=== PROBLEM STATEMENT ===
Check each line of the data, and copy those where "Someone" appears.

=== EXERCISE DATA ===
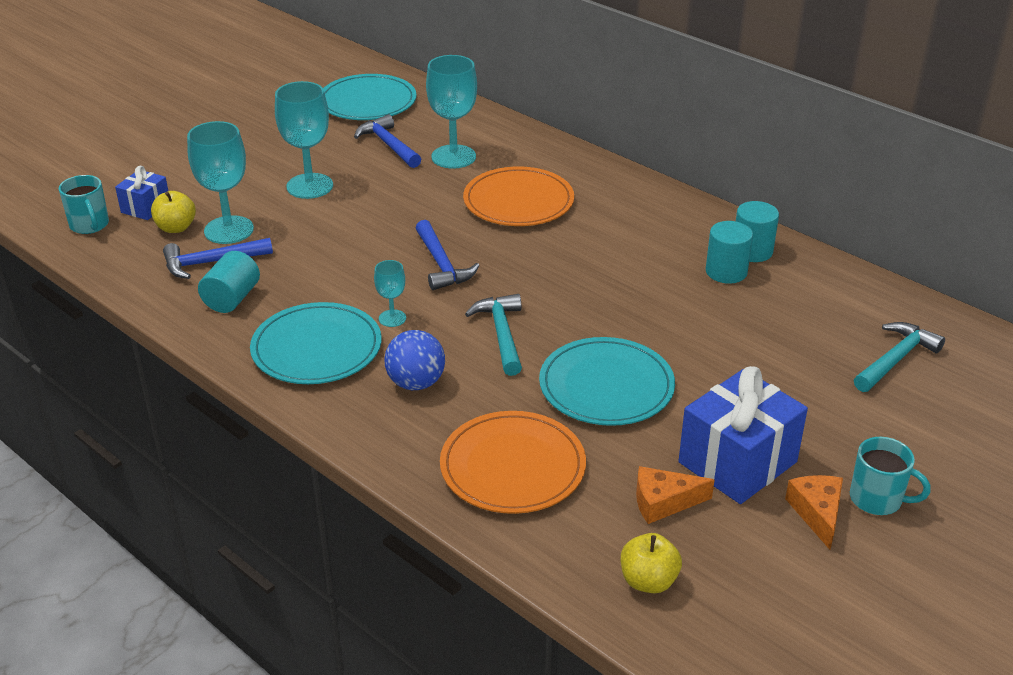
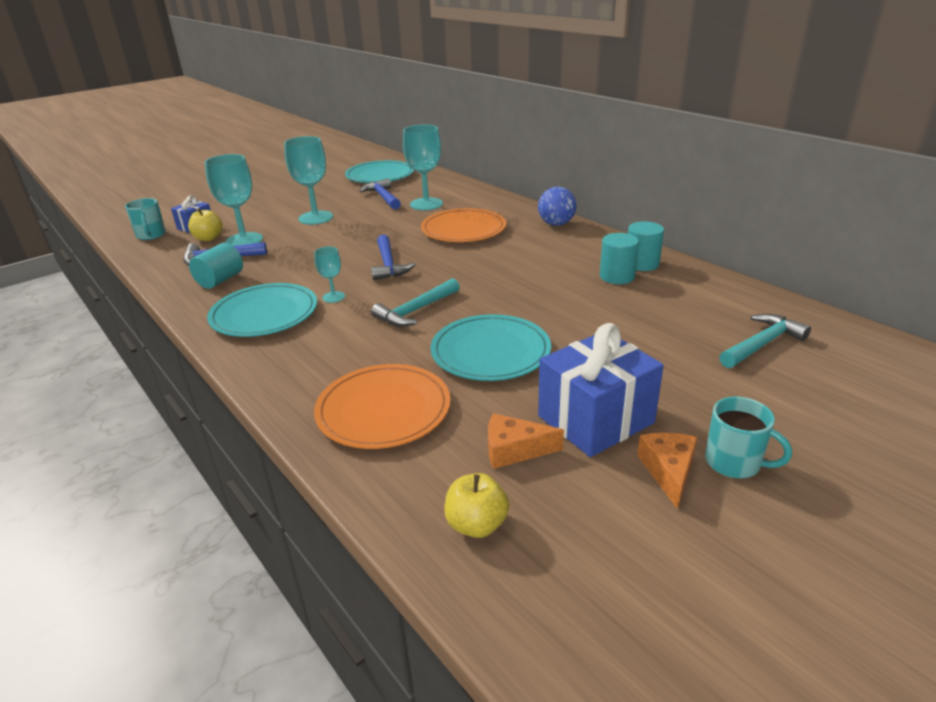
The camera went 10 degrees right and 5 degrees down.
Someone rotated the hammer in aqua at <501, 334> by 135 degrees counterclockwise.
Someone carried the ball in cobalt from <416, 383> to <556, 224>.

=== ANSWER TO THE PROBLEM ===
Someone rotated the hammer in aqua at <501, 334> by 135 degrees counterclockwise.
Someone carried the ball in cobalt from <416, 383> to <556, 224>.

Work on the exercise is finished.